▸ **Required action**
Only the pictures are dropped. Restate each line below word for word.

▸ **Collected material**
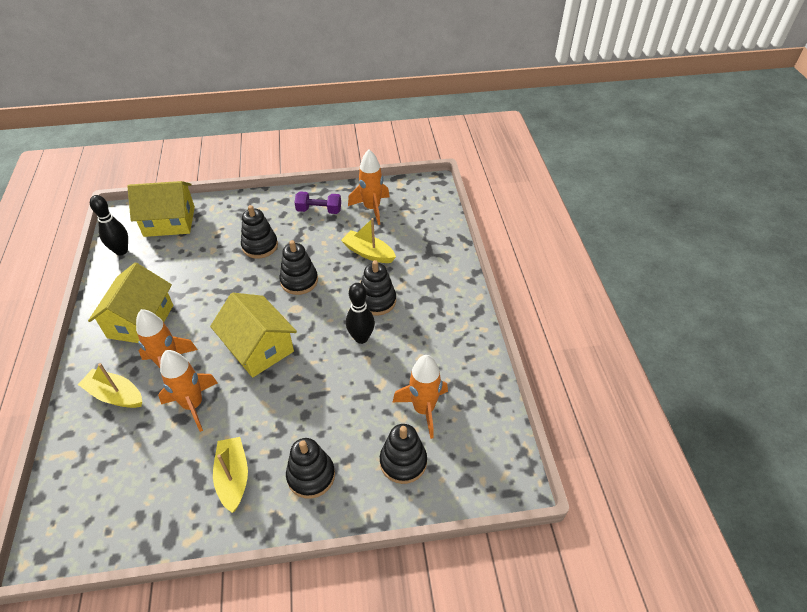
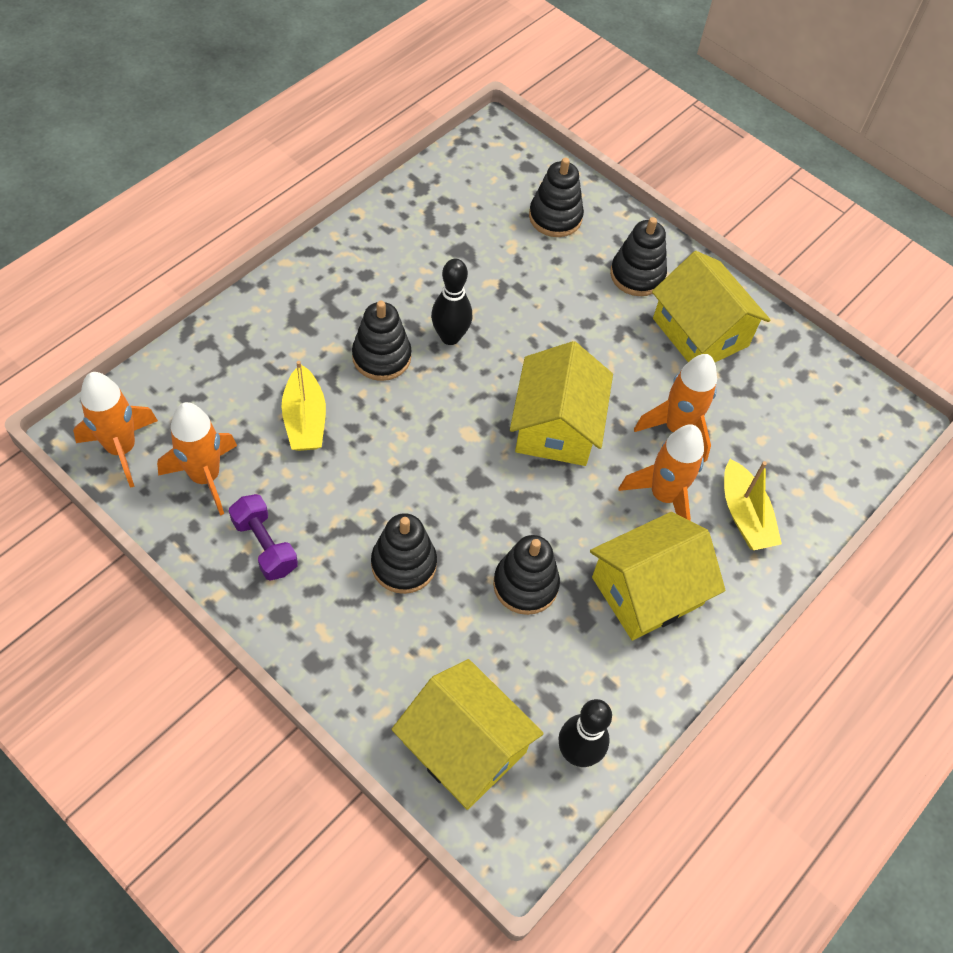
camera: 135 degrees left, 10 degrees up
(233, 477) = (700, 332): yellow boat -> yellow house
(299, 281) = (423, 463): black stacking toy -> black stacking toy (525, 585)
(423, 409) = (486, 232): orange rocket -> orange rocket (121, 449)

▸ **Result of the task**
camera: 135 degrees left, 10 degrees up
(233, 477) = (700, 332): yellow boat -> yellow house
(299, 281) = (423, 463): black stacking toy -> black stacking toy (525, 585)
(423, 409) = (486, 232): orange rocket -> orange rocket (121, 449)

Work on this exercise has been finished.